With pictures left out, output word for word the lines from the one containing "camera: 80 degrees right, 5 degrees up" through the end of the material below.

● ● ● ●

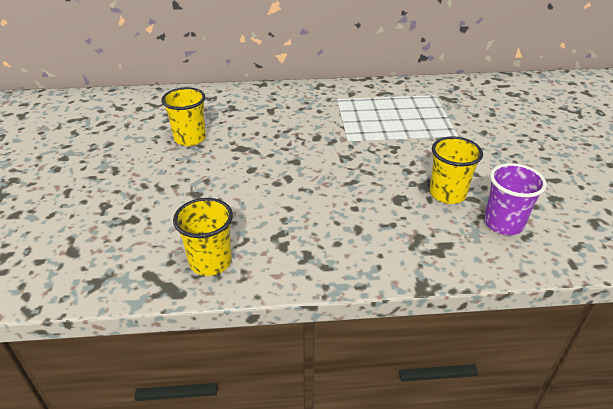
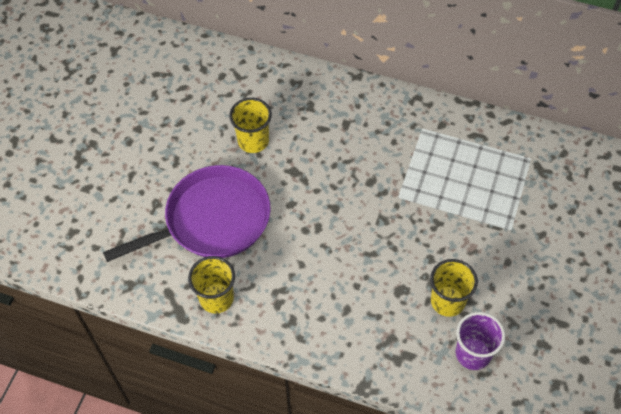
camera: 25 degrees right, 20 degrees up
(175, 201) = (212, 220): none -> purple pan

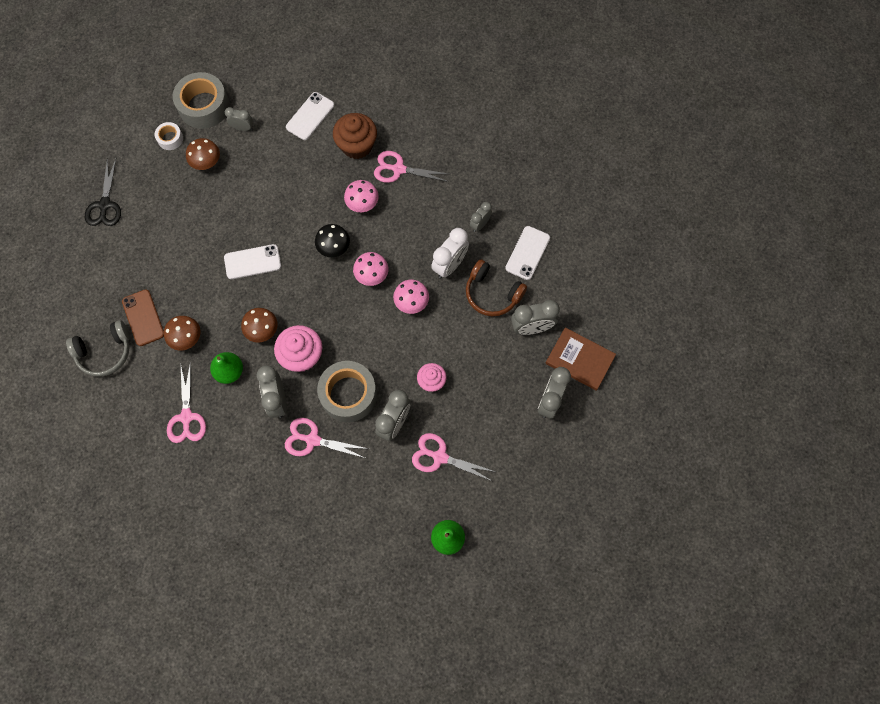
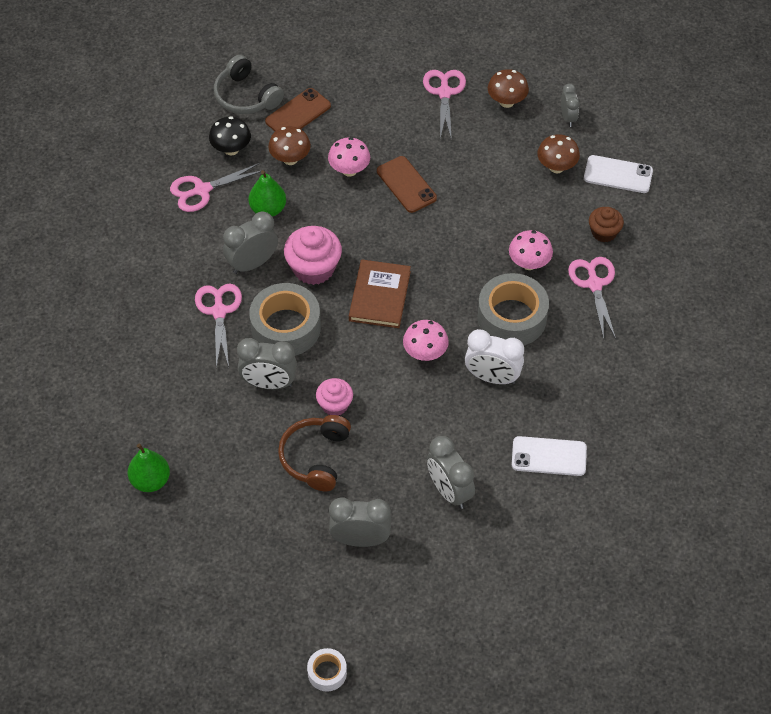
camera: 70 degrees right, 15 degrees down
(105, 205) = (412, 35): black scissors -> none
(170, 139) = (520, 59): white tape -> white tape (327, 672)
(204, 106) = (576, 74): grey tape -> grey tape (512, 317)
(252, 262) = (406, 184): white phone -> brown phone
(262, 331) = (328, 222): brown mushroom -> brown mushroom (556, 167)
(334, 248) = (459, 254): black mushroom -> black mushroom (231, 149)
(357, 145) = (604, 232): brown cupcake -> brown cupcake, size x0.62
(372, 276) = (441, 302): pink mushroom -> pink mushroom (349, 170)
(439, 457) = (245, 442): pink scissors -> pink scissors (444, 92)
(480, 224) = (562, 392): grey clock -> none
(492, 294) = (475, 434): brown headphones -> brown headphones (315, 457)
(580, 360) = (429, 558): brown book -> brown book (379, 296)

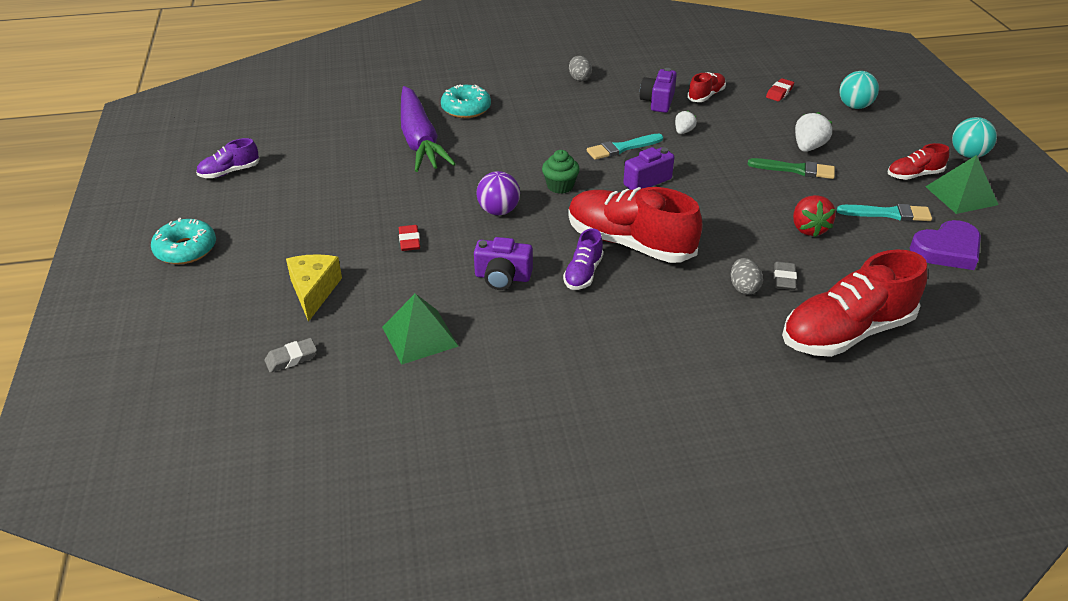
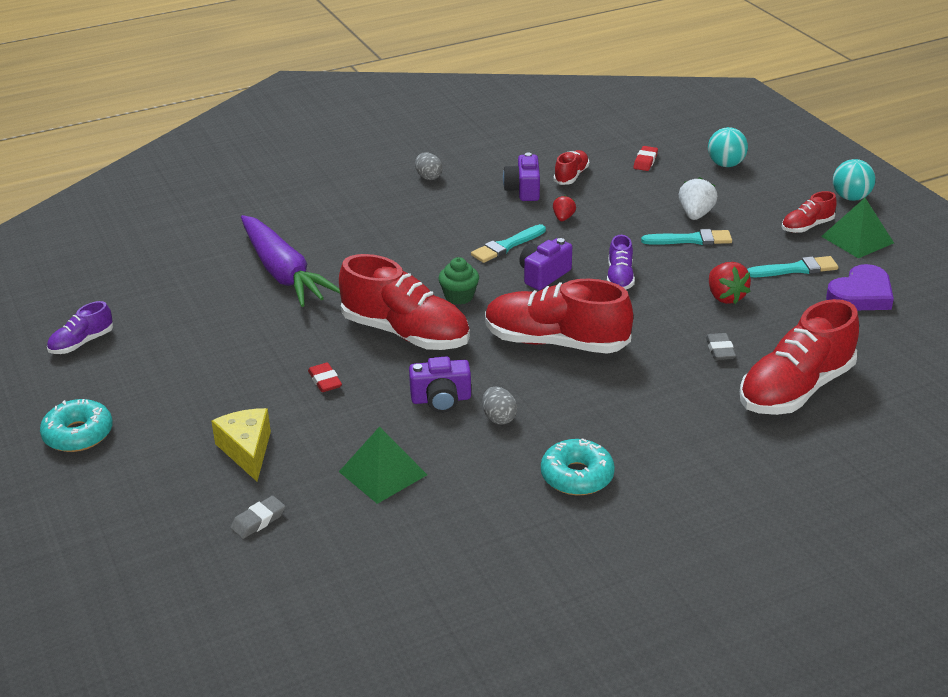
camera: 15 degrees left, 5 degrees down
(466, 109) = (318, 230): turquoise donut -> turquoise donut (577, 476)
(498, 211) = (405, 333): purple ball -> red shoe
(583, 273) = (521, 380): purple shoe -> purple shoe (620, 277)
(683, 131) = (563, 218): white strawberry -> red strawberry
(743, 288) = (685, 365): grey egg -> grey egg (499, 418)
(795, 169) = (691, 240): green brush -> turquoise brush

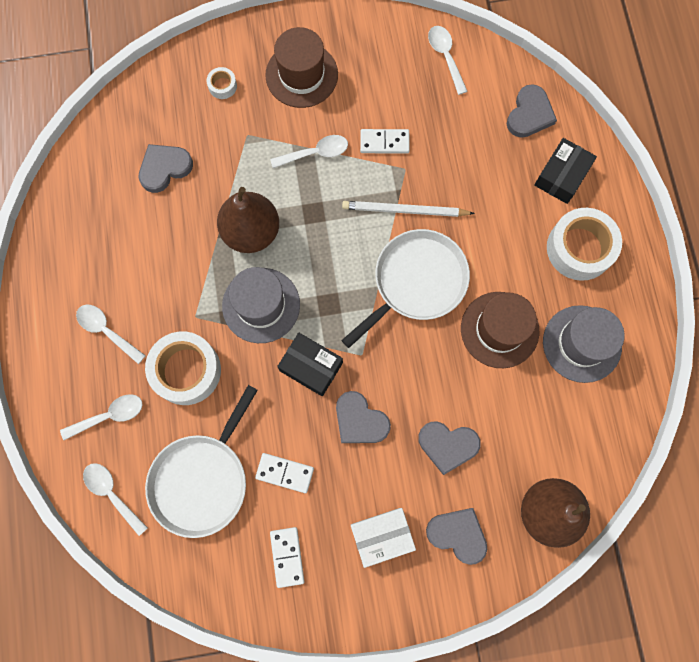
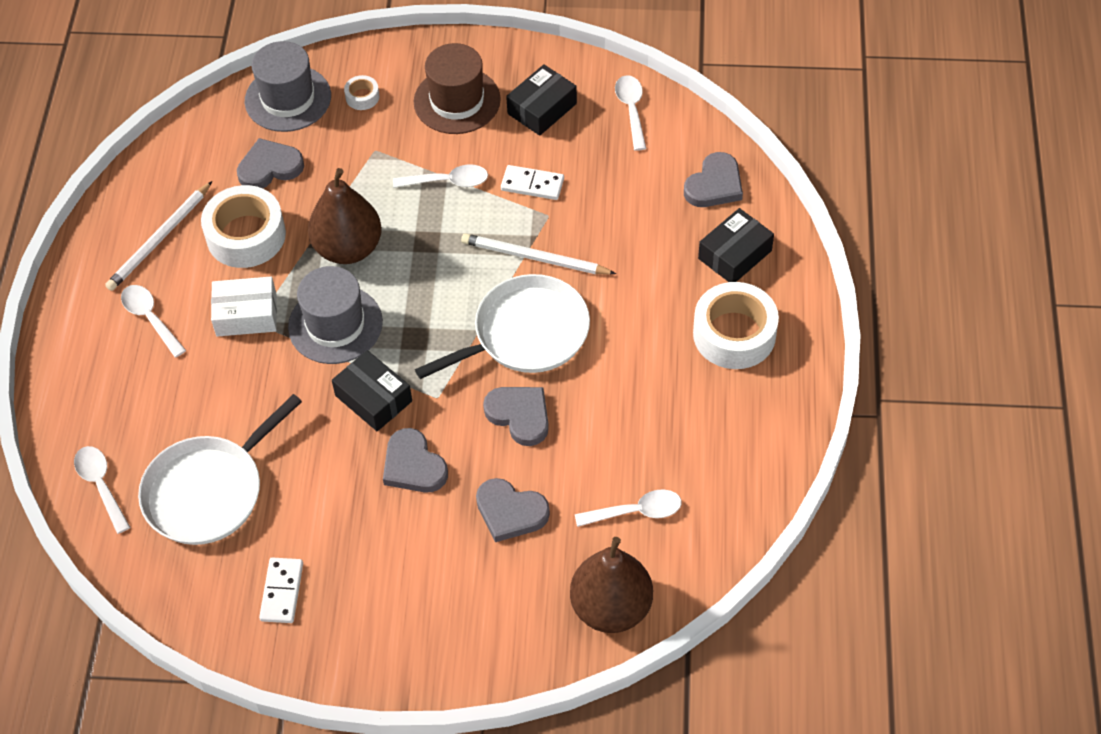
camera: 15 degrees right, 20 degrees down
(92, 255) = (159, 239): none -> white pencil
(109, 416) = (124, 405): white spoon -> white spoon (636, 511)
(186, 370) = (227, 375): white tape -> white tape (246, 235)
(284, 473) = (307, 503): white domino -> none
(373, 69) = (542, 109): none -> black box
(382, 536) = (401, 593): white box -> white box (246, 314)
(458, 534) = (493, 610): grey heart -> grey heart (519, 415)
(499, 329) = (611, 402): brown hat -> none
(582, 344) = (707, 435): grey hat -> grey hat (288, 98)

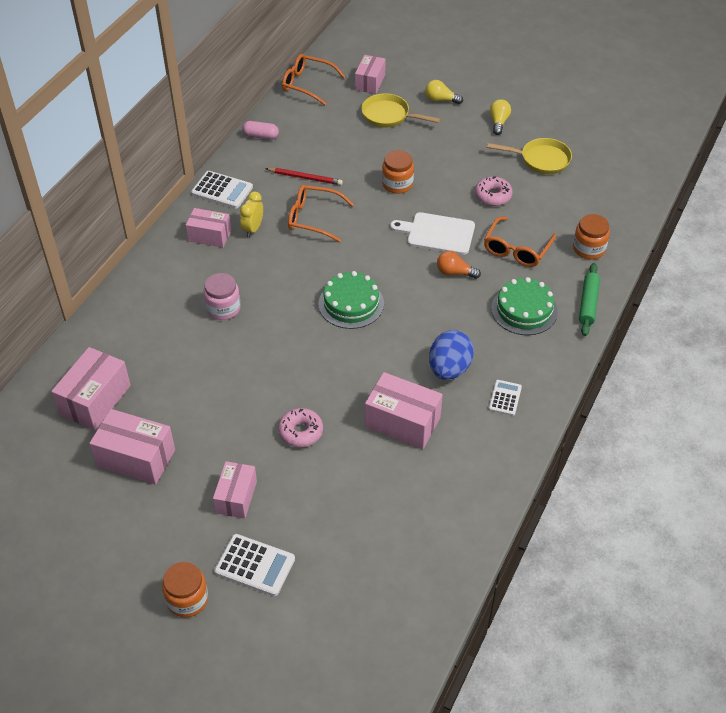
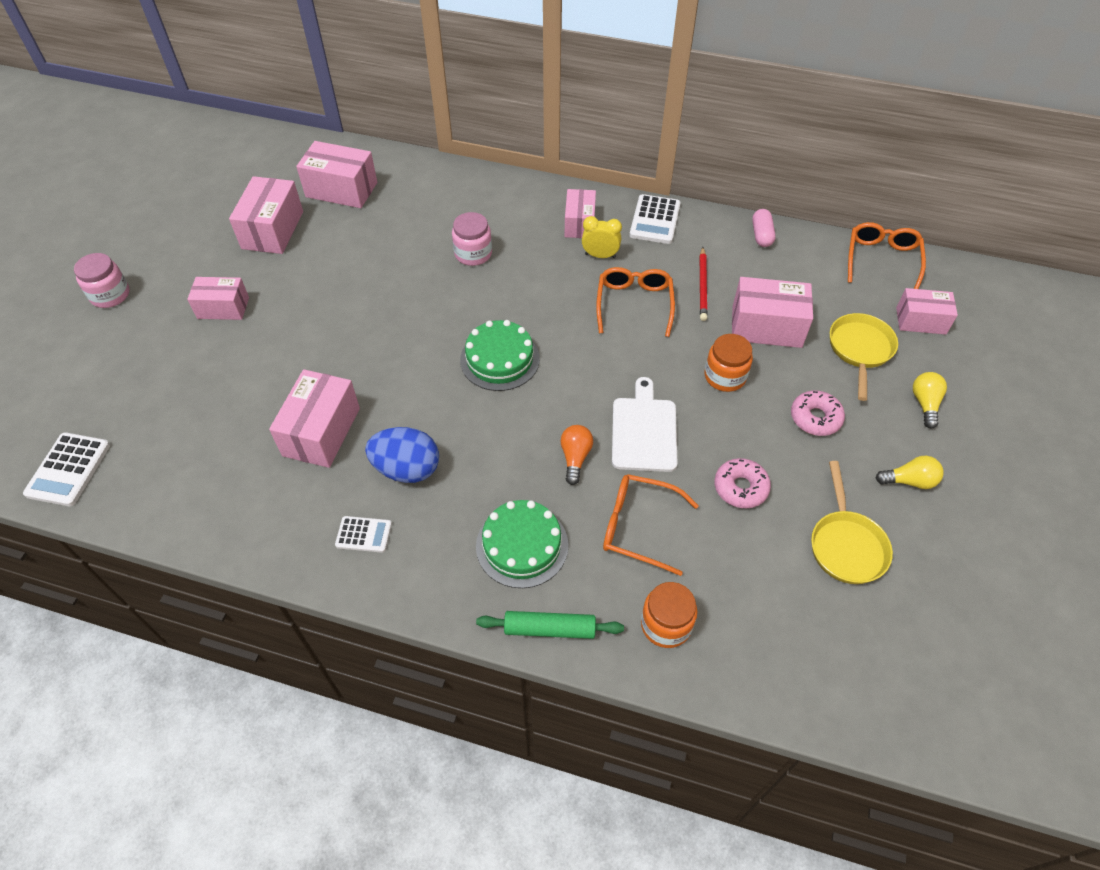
camera: 80 degrees right, 5 degrees up
(187, 599) = (110, 295): orange jar -> pink jar
(255, 565) = (141, 335): white calculator -> white calculator (68, 469)
(300, 432) = (306, 344): pink donut -> pink donut (815, 418)
(356, 154) = (766, 327): none -> pink box

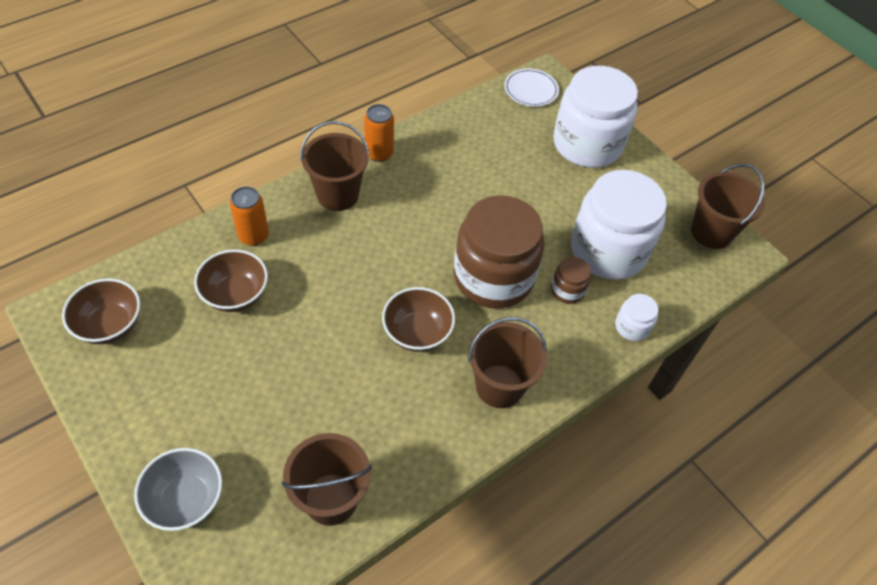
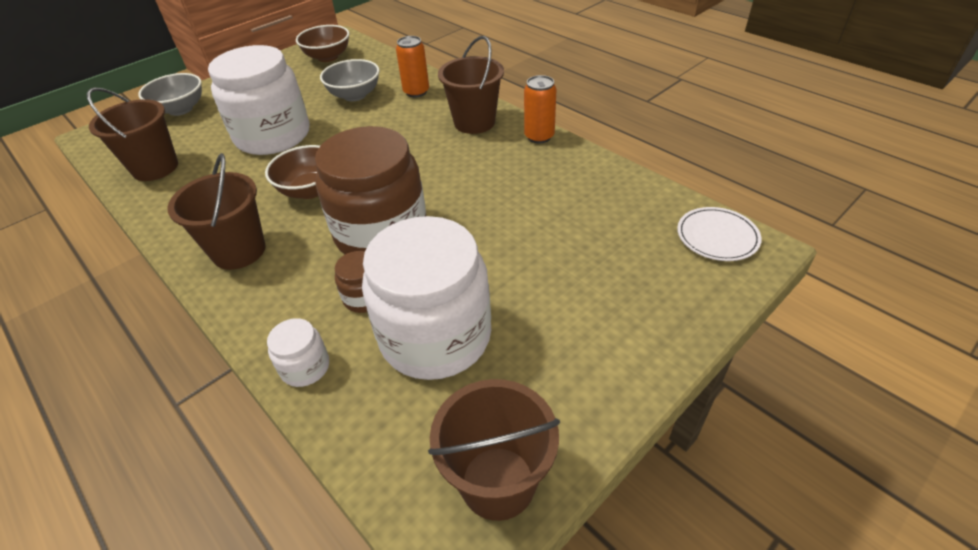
camera: 90 degrees right, 10 degrees down
(235, 294) = (355, 95): brown bowl -> grey bowl
(587, 144) = (636, 303): white jar -> white jar (273, 136)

● ● ● ●

=== Response ===
camera: 80 degrees right, 5 degrees up
(187, 599) = (110, 295): orange jar -> pink jar
(255, 565) = (141, 335): white calculator -> white calculator (68, 469)
(300, 432) = (306, 344): pink donut -> pink donut (815, 418)
(356, 154) = (766, 327): none -> pink box

camera: 90 degrees right, 10 degrees down
(235, 294) = (355, 95): brown bowl -> grey bowl
(587, 144) = (636, 303): white jar -> white jar (273, 136)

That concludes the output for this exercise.